### Given records

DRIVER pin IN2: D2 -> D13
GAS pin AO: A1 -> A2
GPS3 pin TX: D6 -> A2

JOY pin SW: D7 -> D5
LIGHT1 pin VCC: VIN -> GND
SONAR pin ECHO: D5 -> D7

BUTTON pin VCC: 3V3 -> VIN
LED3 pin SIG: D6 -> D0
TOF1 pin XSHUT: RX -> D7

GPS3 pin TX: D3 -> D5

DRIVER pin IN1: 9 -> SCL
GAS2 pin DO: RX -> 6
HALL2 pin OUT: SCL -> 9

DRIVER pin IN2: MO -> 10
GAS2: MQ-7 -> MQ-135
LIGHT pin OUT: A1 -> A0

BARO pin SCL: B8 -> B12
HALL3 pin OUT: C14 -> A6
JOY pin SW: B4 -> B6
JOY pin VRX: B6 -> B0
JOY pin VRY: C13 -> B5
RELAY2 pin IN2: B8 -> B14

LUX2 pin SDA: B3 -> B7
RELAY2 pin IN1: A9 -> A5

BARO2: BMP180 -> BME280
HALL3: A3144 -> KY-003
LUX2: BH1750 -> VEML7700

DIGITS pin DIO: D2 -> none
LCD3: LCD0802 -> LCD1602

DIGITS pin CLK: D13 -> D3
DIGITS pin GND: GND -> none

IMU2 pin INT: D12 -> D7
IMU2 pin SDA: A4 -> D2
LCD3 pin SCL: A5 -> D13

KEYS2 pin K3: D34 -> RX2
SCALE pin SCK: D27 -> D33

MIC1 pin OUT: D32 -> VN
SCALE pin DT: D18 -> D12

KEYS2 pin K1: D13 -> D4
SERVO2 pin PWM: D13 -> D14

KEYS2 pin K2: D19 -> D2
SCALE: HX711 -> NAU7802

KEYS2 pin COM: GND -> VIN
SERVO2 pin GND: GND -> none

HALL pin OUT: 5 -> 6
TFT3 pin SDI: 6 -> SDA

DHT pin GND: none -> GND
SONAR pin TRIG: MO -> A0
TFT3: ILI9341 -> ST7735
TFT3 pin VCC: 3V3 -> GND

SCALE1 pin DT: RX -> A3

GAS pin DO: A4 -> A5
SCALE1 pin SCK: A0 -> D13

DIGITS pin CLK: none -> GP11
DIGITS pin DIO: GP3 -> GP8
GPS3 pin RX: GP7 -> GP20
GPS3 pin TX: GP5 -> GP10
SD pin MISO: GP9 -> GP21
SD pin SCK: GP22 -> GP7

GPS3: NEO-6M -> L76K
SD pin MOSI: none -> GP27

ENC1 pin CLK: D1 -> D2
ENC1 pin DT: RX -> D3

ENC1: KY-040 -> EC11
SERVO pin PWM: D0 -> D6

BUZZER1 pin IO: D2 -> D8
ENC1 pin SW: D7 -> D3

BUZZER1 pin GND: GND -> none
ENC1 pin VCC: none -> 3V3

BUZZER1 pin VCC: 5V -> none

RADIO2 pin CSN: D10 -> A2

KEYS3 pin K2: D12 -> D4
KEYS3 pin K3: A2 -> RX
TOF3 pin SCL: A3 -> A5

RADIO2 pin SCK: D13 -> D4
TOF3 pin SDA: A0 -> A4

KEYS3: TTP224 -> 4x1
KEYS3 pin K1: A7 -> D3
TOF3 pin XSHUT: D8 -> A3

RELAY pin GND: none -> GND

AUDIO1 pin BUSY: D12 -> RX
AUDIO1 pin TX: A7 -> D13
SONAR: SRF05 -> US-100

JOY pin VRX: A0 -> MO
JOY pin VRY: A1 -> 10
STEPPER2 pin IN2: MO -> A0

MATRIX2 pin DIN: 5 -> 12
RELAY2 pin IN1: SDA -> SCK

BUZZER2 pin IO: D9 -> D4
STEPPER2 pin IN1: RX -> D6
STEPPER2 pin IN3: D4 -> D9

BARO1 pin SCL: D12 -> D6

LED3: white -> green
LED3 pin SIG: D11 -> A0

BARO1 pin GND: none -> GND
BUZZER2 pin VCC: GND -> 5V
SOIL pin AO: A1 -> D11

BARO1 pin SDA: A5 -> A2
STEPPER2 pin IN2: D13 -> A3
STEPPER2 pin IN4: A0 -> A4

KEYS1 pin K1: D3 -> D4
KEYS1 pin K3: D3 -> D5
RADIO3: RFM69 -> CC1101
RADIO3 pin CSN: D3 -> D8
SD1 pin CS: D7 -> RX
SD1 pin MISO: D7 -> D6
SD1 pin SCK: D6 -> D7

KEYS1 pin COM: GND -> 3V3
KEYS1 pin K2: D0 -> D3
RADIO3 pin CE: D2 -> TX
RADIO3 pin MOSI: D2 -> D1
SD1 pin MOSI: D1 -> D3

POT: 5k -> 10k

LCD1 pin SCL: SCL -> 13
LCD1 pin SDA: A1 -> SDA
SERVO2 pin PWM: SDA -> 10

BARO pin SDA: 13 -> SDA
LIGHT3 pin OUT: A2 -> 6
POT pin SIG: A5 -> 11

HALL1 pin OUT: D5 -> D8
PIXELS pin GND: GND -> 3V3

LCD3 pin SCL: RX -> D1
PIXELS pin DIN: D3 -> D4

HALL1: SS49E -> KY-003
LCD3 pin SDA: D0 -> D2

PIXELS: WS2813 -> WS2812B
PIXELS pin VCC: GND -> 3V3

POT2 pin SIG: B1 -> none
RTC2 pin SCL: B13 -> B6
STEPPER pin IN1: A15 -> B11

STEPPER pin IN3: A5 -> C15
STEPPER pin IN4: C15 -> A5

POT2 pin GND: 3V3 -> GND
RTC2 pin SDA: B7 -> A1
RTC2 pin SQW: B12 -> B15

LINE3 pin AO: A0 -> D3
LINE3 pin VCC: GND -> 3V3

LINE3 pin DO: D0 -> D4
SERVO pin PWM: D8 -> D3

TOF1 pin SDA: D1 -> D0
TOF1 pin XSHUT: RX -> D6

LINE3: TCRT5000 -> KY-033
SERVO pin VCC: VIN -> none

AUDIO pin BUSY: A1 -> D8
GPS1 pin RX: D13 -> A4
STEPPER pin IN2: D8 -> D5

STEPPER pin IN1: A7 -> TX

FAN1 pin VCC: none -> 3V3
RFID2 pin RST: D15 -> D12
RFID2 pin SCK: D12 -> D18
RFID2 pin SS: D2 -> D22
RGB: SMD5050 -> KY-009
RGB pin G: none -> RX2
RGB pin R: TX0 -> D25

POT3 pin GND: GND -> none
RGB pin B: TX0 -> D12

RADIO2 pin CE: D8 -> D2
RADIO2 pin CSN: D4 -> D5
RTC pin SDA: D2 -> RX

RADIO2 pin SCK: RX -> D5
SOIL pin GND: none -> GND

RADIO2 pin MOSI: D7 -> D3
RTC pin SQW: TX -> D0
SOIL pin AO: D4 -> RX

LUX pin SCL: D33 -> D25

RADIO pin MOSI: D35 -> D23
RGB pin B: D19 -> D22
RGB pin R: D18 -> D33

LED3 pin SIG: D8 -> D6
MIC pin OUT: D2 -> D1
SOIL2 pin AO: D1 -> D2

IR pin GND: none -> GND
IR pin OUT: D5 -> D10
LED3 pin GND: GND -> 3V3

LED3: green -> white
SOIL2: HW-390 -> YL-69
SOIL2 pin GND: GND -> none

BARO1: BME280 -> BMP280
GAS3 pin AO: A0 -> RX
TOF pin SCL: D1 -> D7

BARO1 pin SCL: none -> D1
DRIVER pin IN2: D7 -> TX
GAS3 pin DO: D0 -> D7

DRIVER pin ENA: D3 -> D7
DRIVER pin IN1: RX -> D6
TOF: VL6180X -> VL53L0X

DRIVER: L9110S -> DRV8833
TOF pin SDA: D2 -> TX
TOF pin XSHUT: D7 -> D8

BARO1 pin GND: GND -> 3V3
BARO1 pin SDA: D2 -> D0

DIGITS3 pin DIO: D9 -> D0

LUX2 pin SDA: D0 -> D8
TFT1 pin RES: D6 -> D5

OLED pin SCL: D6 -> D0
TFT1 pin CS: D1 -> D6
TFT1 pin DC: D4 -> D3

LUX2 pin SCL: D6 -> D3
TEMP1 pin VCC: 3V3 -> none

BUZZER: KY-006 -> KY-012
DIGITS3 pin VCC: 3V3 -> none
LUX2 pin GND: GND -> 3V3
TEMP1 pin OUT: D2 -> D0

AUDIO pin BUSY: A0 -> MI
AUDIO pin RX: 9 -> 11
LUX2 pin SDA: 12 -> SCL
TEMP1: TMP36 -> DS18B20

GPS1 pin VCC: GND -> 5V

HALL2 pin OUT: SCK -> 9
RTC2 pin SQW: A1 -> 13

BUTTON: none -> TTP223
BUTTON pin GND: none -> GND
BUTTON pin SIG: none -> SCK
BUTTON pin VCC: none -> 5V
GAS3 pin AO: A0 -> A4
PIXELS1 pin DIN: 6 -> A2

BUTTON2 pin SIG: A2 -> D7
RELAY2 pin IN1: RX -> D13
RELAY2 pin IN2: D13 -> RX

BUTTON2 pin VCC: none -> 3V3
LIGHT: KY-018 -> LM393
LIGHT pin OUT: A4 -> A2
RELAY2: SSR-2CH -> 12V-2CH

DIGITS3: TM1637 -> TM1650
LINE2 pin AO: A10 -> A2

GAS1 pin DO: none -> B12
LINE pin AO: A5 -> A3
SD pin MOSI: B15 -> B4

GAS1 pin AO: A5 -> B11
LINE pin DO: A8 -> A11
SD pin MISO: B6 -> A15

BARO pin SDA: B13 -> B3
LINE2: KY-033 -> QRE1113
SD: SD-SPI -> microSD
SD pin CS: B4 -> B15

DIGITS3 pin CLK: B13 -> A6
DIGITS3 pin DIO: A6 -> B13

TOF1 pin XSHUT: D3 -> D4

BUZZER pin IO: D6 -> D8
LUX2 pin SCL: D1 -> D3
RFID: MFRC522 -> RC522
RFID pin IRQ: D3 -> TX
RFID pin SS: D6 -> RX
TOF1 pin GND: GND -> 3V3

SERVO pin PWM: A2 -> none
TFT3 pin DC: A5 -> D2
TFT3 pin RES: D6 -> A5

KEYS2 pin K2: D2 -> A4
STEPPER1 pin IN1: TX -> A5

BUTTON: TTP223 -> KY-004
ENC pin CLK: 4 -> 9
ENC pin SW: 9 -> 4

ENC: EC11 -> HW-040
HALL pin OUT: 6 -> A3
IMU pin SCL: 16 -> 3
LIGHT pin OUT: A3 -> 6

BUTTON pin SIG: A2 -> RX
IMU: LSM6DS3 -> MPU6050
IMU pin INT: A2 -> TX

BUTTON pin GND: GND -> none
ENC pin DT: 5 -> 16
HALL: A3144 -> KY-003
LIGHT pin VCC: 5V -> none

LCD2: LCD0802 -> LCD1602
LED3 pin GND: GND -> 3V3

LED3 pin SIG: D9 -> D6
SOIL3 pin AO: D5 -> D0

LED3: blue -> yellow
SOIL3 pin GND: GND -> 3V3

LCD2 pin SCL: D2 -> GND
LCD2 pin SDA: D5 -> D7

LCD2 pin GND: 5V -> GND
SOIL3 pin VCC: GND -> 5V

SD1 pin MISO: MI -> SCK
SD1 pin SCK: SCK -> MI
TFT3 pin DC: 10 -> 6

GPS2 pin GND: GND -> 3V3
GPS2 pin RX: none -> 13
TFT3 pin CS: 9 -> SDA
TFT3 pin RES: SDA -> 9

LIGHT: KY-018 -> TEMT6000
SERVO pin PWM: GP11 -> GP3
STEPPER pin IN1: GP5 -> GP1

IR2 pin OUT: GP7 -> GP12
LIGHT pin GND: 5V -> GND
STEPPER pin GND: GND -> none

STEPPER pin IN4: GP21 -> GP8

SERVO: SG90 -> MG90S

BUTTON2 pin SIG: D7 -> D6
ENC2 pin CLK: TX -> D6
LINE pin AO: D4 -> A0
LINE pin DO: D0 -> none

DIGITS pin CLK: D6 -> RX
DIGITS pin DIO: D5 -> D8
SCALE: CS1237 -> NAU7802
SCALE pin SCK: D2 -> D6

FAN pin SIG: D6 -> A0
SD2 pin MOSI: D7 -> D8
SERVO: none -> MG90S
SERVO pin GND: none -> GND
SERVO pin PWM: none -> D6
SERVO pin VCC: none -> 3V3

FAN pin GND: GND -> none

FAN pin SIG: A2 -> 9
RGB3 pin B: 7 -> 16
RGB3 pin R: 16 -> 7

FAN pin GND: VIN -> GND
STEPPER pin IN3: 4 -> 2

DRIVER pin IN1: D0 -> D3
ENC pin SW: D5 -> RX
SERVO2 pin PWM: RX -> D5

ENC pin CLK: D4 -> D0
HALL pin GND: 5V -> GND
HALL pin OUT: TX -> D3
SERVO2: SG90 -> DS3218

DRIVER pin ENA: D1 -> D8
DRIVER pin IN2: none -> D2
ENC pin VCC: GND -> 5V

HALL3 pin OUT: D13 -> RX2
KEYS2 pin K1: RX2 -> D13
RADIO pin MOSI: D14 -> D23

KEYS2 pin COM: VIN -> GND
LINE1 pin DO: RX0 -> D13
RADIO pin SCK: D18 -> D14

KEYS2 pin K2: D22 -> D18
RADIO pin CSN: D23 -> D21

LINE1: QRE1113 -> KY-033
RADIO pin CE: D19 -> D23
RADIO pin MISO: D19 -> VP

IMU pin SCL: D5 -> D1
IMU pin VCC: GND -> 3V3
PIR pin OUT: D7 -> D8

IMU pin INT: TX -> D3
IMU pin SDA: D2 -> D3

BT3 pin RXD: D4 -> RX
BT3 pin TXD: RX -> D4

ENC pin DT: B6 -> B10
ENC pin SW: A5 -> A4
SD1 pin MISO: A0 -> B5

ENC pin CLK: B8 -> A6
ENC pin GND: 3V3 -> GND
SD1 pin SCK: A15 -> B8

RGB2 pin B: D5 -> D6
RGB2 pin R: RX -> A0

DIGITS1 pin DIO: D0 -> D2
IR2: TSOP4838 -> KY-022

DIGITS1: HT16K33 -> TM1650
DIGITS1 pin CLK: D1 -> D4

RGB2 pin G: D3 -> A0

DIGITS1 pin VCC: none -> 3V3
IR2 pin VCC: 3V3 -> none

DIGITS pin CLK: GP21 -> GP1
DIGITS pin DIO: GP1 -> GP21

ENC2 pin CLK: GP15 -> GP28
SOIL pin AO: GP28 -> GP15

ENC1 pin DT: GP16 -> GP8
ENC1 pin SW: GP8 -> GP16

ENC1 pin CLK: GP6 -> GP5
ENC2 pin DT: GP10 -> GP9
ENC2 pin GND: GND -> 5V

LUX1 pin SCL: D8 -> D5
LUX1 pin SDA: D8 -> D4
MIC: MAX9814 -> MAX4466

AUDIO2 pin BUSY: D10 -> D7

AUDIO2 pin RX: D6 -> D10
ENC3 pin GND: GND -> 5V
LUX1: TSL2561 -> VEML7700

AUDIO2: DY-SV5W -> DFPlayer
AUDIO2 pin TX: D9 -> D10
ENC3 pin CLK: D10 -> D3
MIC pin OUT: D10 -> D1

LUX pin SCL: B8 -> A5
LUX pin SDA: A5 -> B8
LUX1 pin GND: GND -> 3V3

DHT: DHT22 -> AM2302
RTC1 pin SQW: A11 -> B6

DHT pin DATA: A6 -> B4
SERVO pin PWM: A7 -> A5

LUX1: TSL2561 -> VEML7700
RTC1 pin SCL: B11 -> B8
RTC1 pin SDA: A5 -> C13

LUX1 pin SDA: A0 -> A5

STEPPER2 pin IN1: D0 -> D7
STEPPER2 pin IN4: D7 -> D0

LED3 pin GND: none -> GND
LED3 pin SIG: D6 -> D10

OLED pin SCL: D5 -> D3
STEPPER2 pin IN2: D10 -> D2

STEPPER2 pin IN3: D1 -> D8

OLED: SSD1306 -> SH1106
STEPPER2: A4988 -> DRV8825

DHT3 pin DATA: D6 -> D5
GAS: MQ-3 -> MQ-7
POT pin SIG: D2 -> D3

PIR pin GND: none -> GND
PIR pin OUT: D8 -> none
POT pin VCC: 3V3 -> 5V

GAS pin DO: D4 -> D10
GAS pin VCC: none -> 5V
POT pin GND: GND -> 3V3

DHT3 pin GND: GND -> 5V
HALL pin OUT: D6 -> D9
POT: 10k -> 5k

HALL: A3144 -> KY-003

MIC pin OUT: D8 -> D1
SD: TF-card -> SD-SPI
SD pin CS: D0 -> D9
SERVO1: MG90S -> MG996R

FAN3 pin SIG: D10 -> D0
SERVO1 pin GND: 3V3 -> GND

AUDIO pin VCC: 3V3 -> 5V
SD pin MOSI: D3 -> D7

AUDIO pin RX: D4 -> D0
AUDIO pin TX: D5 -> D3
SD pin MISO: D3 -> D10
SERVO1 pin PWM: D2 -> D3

######

Keep only the lines of the listing that contain the word "OLED", and copy them.

◆ The answer:
OLED pin SCL: D6 -> D0
OLED pin SCL: D5 -> D3
OLED: SSD1306 -> SH1106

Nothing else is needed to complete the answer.